------ DATASET RECORDS ------

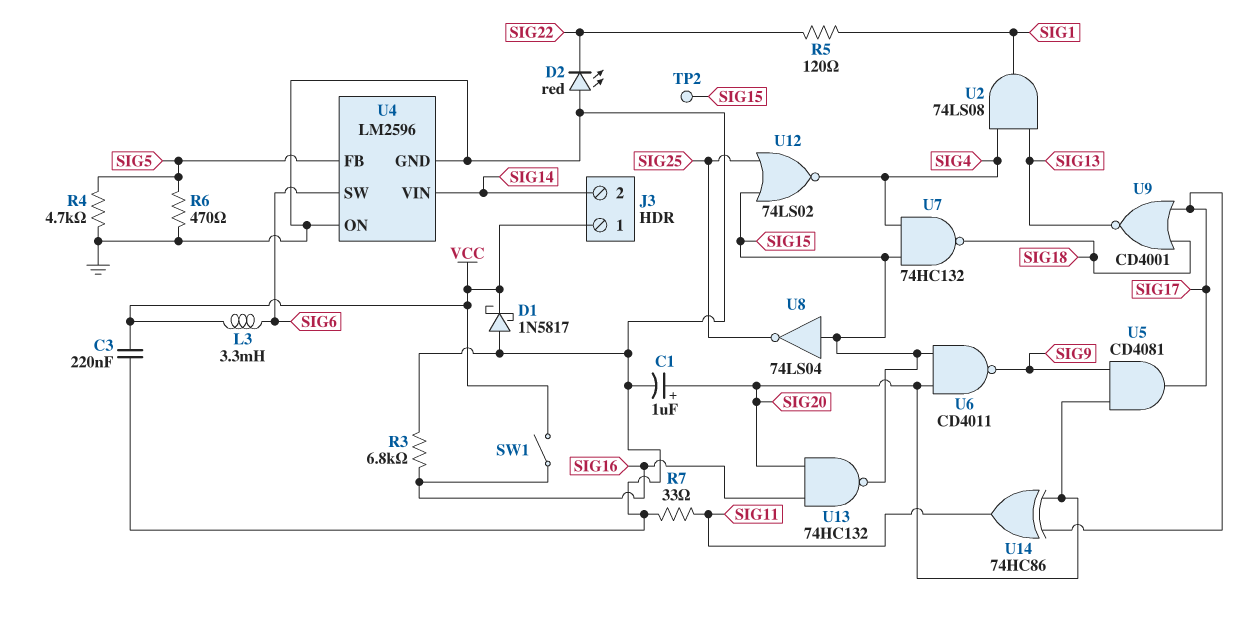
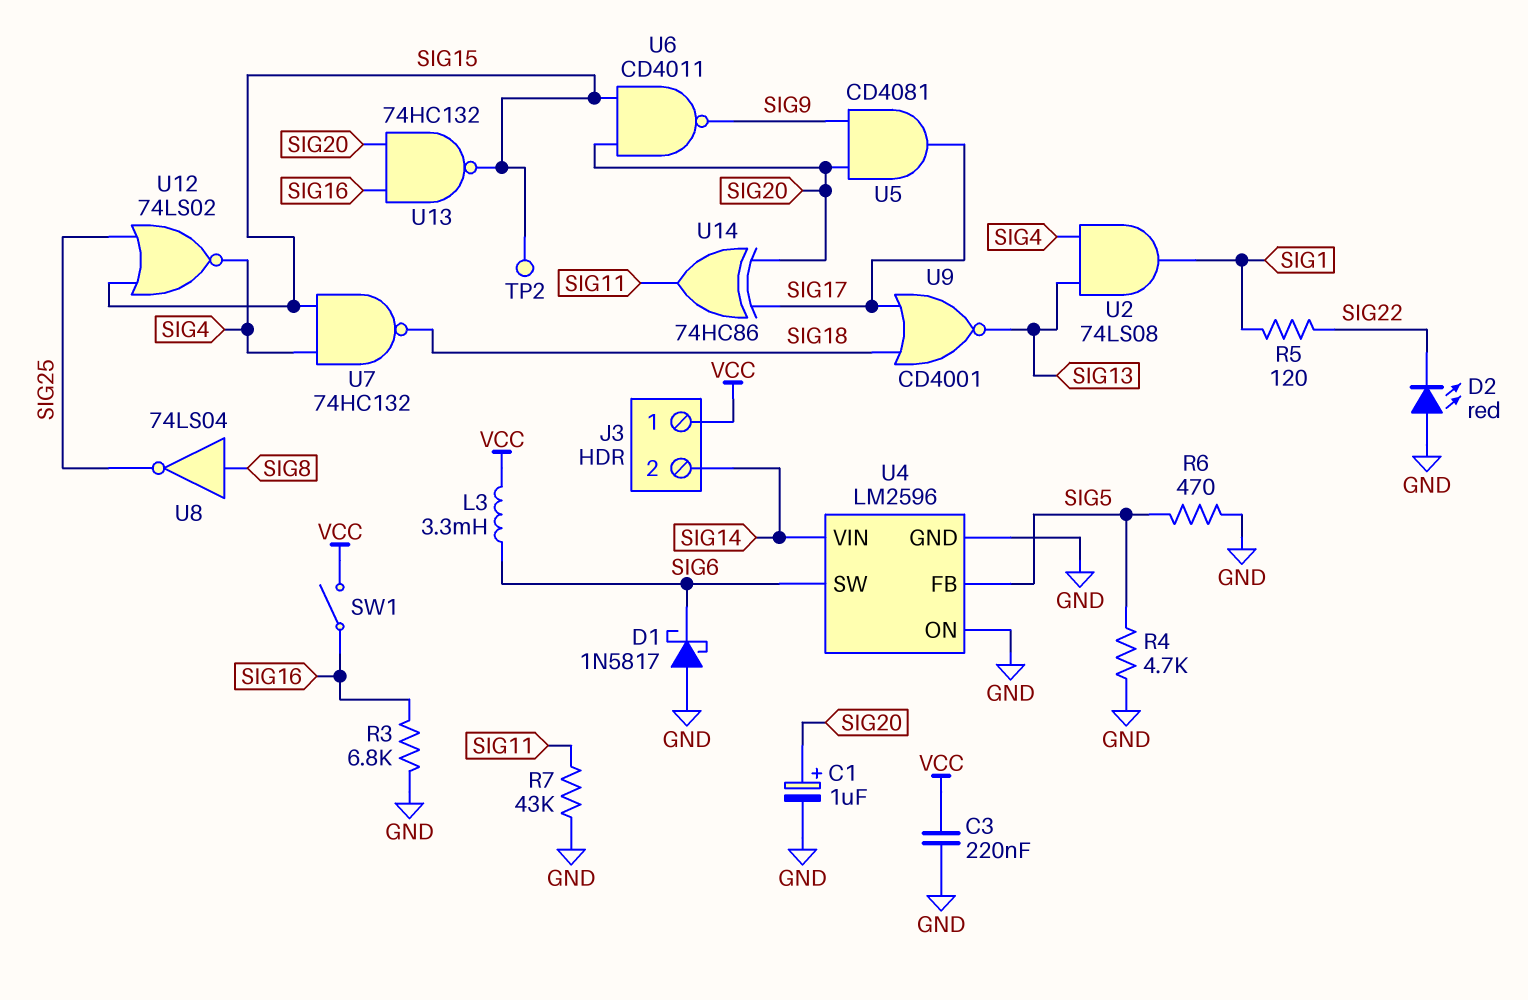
D1: schottky 1N5817 (A GND, K VCC) -> schottky 1N5817 (A GND, K SIG6)
R7: 33 (GND, SIG11) -> 43k (GND, SIG11)
U8: NOT 74LS04 (in SIG15, out SIG25) -> NOT 74LS04 (in SIG8, out SIG25)

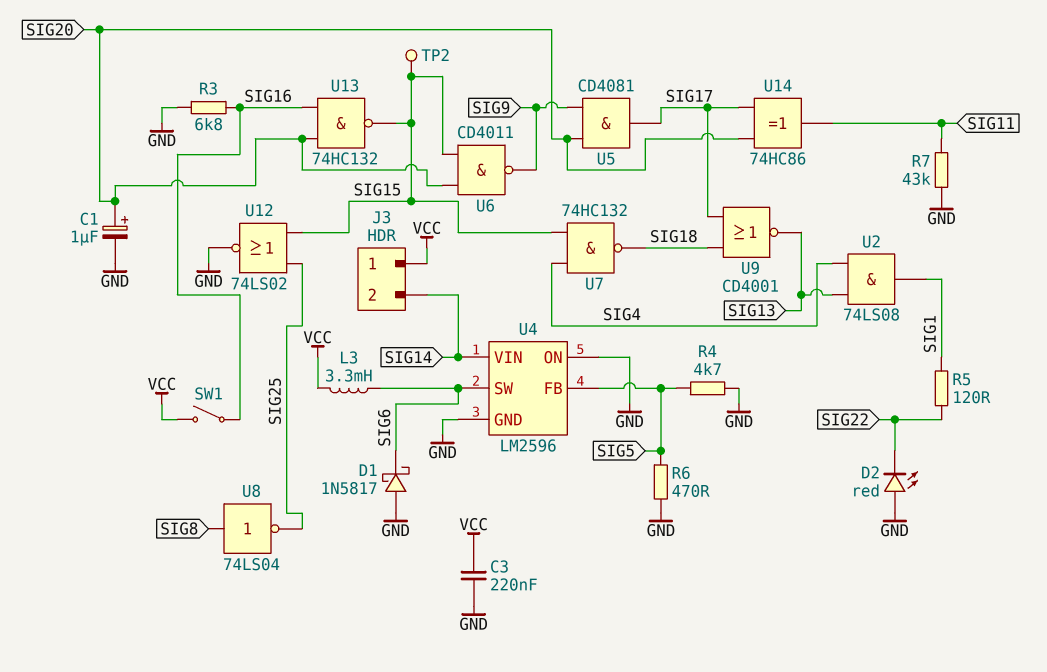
U12: NOR 74LS02 (in SIG15, in SIG25, out SIG4) -> NOR 74LS02 (in SIG15, in SIG25, out GND)

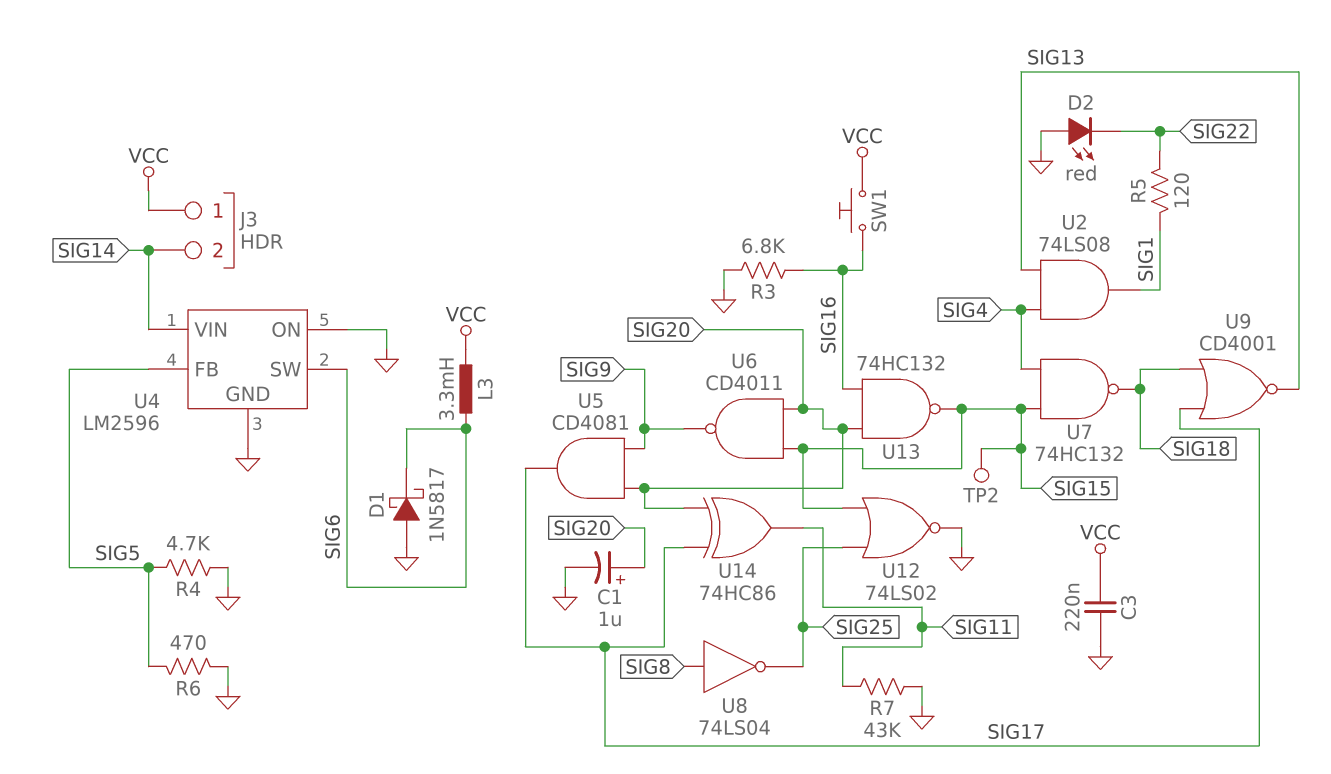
SW1: switch (SIG16, VCC) -> button (SIG16, VCC)

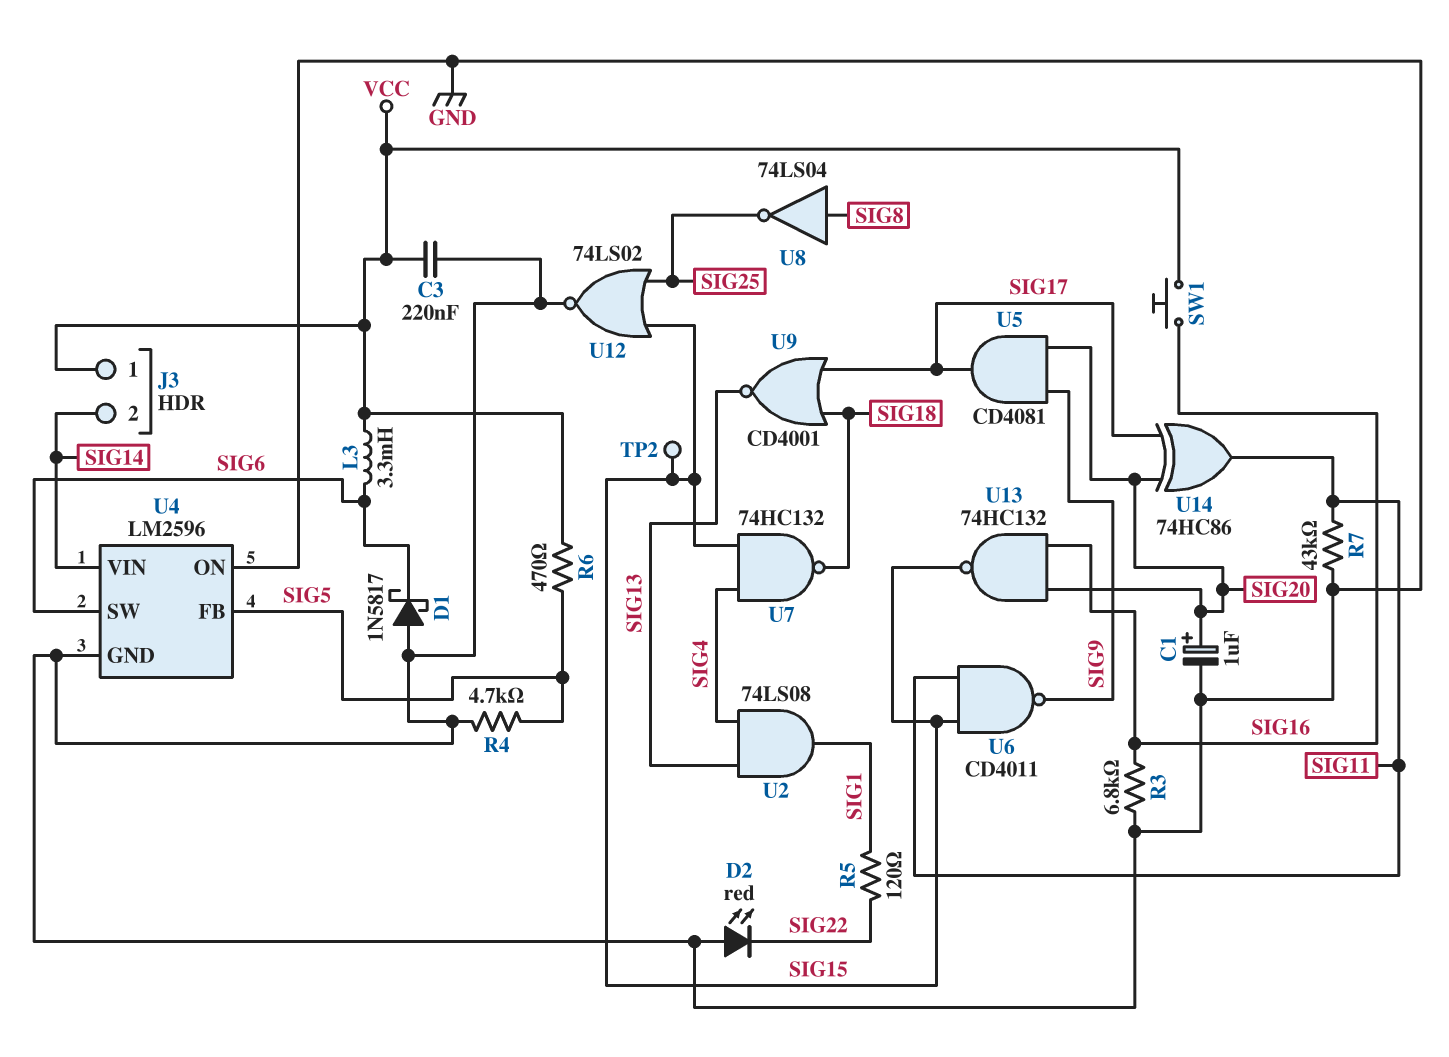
R6: 470 (GND, SIG5) -> 470 (SIG5, VCC)
U6: NAND CD4011 (in SIG15, in SIG20, out SIG9) -> NAND CD4011 (in SIG11, in SIG15, out SIG9)

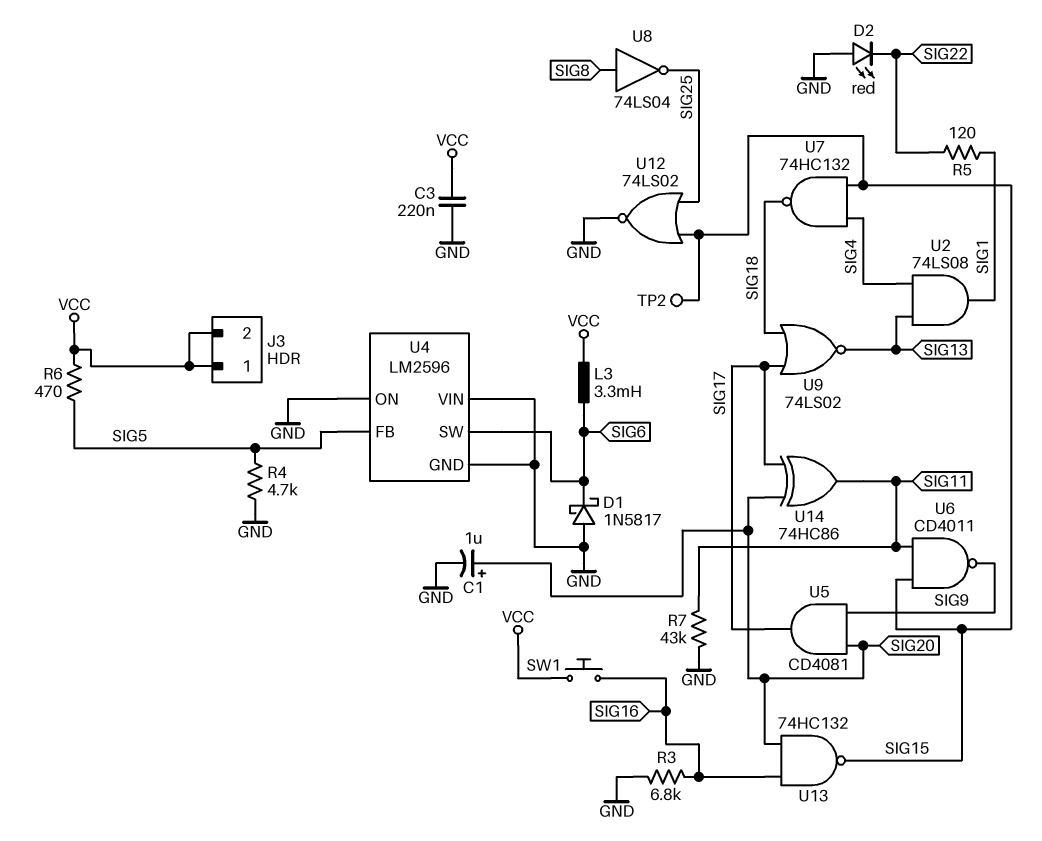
J3 pin 2: SIG14 -> VCC
U4 pin VIN: SIG14 -> GND
U9: NOR CD4001 (in SIG17, in SIG18, out SIG13) -> NOR 74LS02 (in SIG17, in SIG18, out SIG13)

------

• _TASK TO COMPLETE_: Restate the data word for word, minus any images.

• _SOLUTION TO THE EXERCISE_:
D1: schottky 1N5817 (A GND, K VCC) -> schottky 1N5817 (A GND, K SIG6)
R7: 33 (GND, SIG11) -> 43k (GND, SIG11)
U8: NOT 74LS04 (in SIG15, out SIG25) -> NOT 74LS04 (in SIG8, out SIG25)

U12: NOR 74LS02 (in SIG15, in SIG25, out SIG4) -> NOR 74LS02 (in SIG15, in SIG25, out GND)

SW1: switch (SIG16, VCC) -> button (SIG16, VCC)

R6: 470 (GND, SIG5) -> 470 (SIG5, VCC)
U6: NAND CD4011 (in SIG15, in SIG20, out SIG9) -> NAND CD4011 (in SIG11, in SIG15, out SIG9)

J3 pin 2: SIG14 -> VCC
U4 pin VIN: SIG14 -> GND
U9: NOR CD4001 (in SIG17, in SIG18, out SIG13) -> NOR 74LS02 (in SIG17, in SIG18, out SIG13)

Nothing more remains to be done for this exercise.